• [Exercise data]:
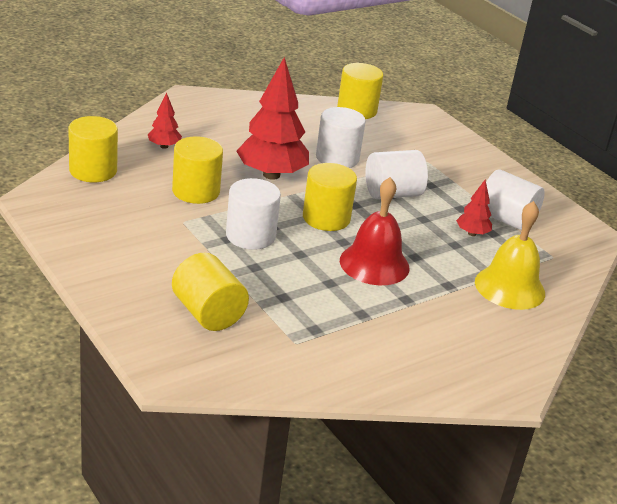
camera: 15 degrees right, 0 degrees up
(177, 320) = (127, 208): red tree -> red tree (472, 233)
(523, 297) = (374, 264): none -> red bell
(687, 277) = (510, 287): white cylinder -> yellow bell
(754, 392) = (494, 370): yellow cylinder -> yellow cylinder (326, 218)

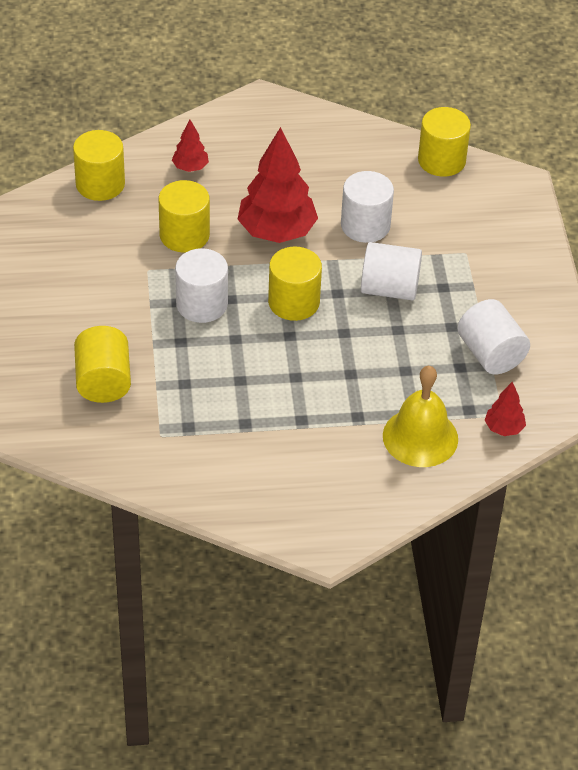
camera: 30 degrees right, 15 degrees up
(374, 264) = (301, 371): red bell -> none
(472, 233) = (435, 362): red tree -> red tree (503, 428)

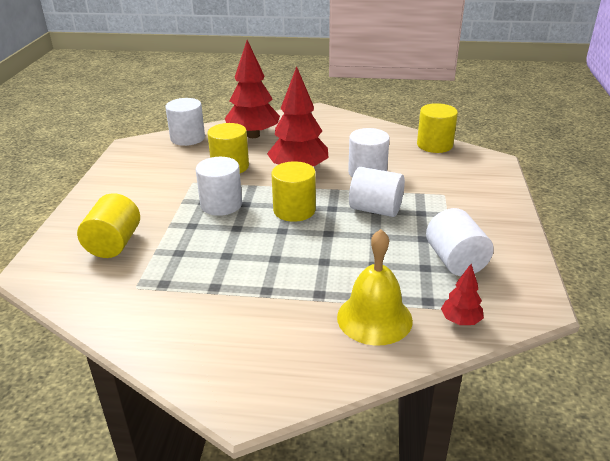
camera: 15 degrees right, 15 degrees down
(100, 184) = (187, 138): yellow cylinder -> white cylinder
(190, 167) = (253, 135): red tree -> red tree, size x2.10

• [Request]: "(523, 297) = (374, 264): none -> red bell" marks the first line to copy; copy that line and every line after it through the last line of the listing, exactly and without pictures.

• [Problem solution]:
(523, 297) = (374, 264): none -> red bell
(687, 277) = (510, 287): white cylinder -> yellow bell
(754, 392) = (494, 370): yellow cylinder -> yellow cylinder (326, 218)

camera: 30 degrees right, 15 degrees up
(374, 264) = (301, 371): red bell -> none
(472, 233) = (435, 362): red tree -> red tree (503, 428)

camera: 15 degrees right, 15 degrees down
(100, 184) = (187, 138): yellow cylinder -> white cylinder
(190, 167) = (253, 135): red tree -> red tree, size x2.10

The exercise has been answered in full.